# Provided material
- Opening Delimiter -

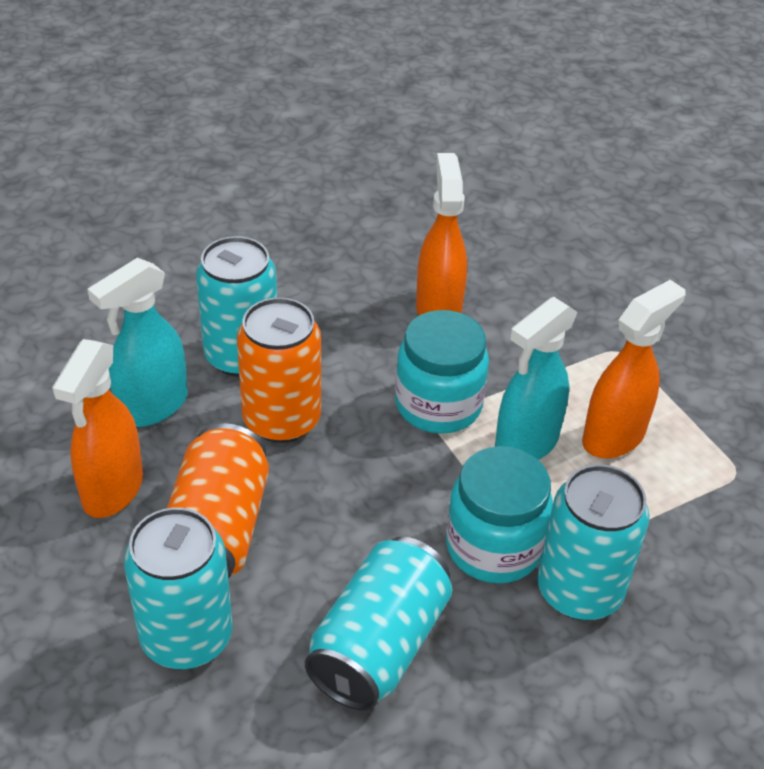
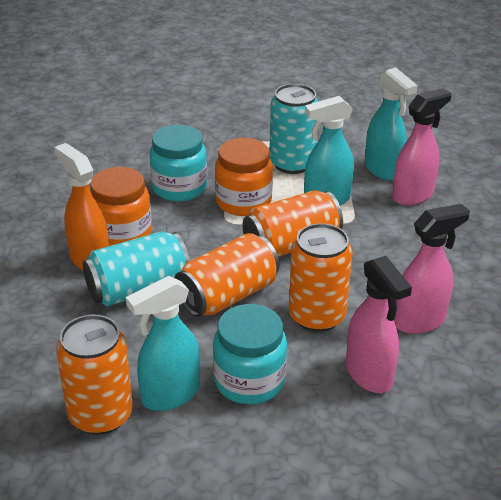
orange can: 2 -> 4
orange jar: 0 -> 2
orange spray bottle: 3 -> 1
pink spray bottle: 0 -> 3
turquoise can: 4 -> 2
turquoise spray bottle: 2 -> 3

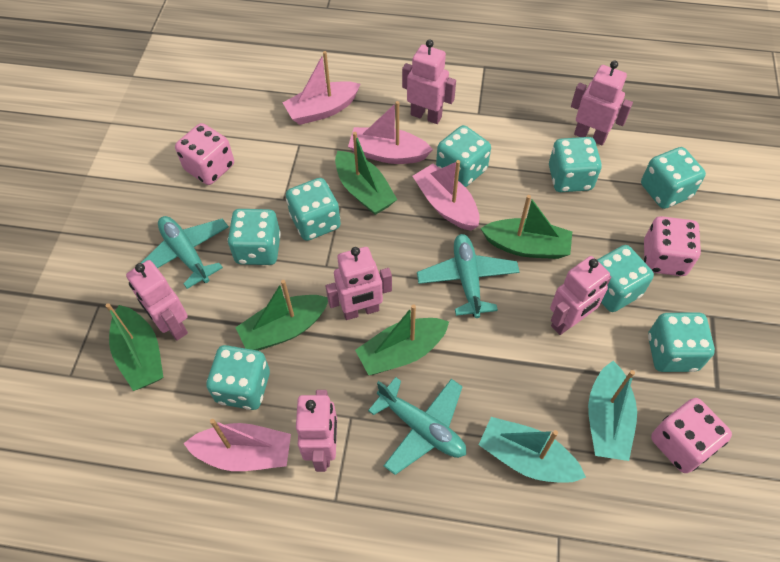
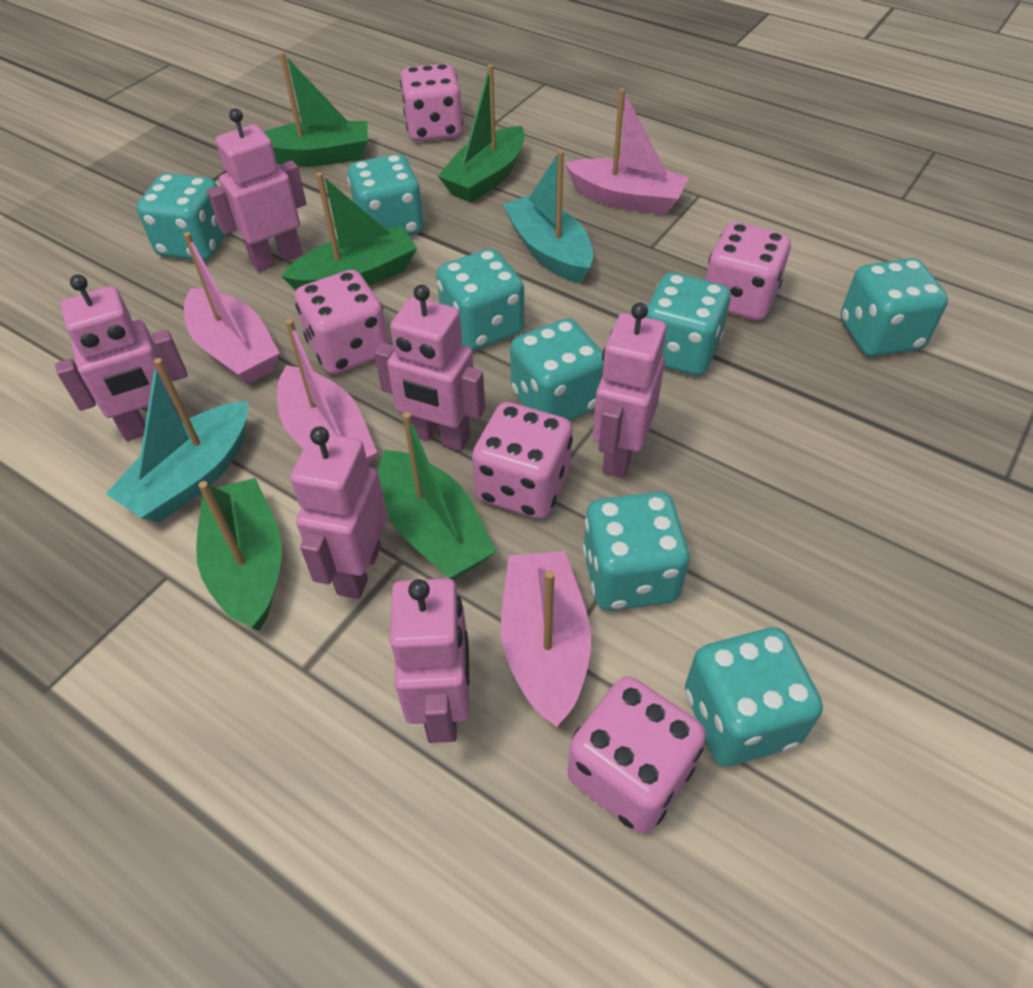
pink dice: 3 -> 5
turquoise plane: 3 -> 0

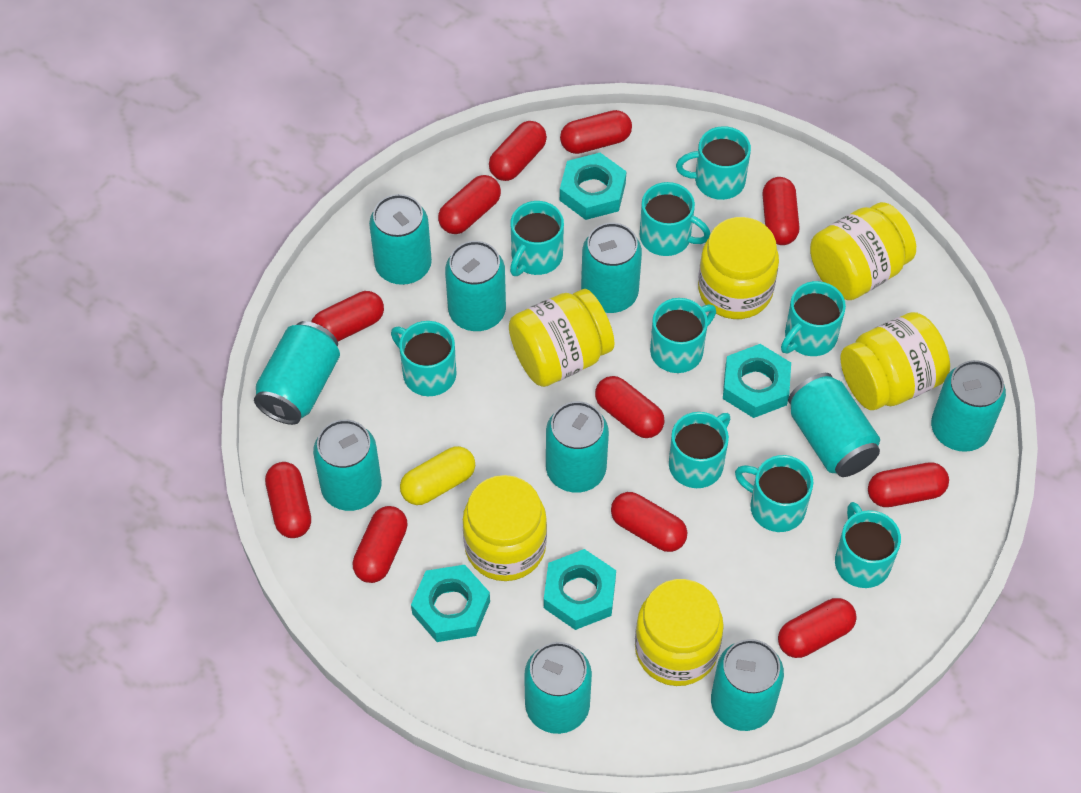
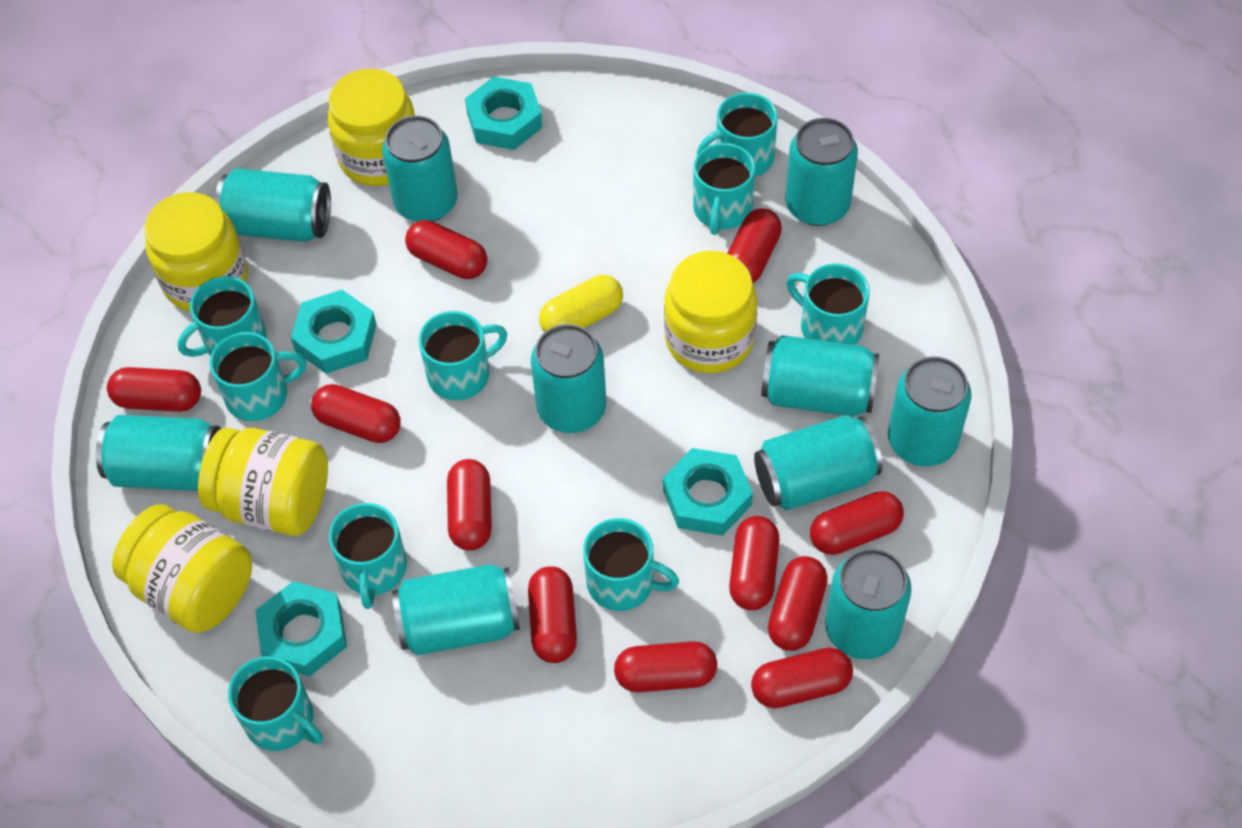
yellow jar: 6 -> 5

- Closing Delimiter -

Go over the listing above and copy out each line that includes "turquoise".

turquoise can: 4 -> 2
turquoise spray bottle: 2 -> 3
turquoise plane: 3 -> 0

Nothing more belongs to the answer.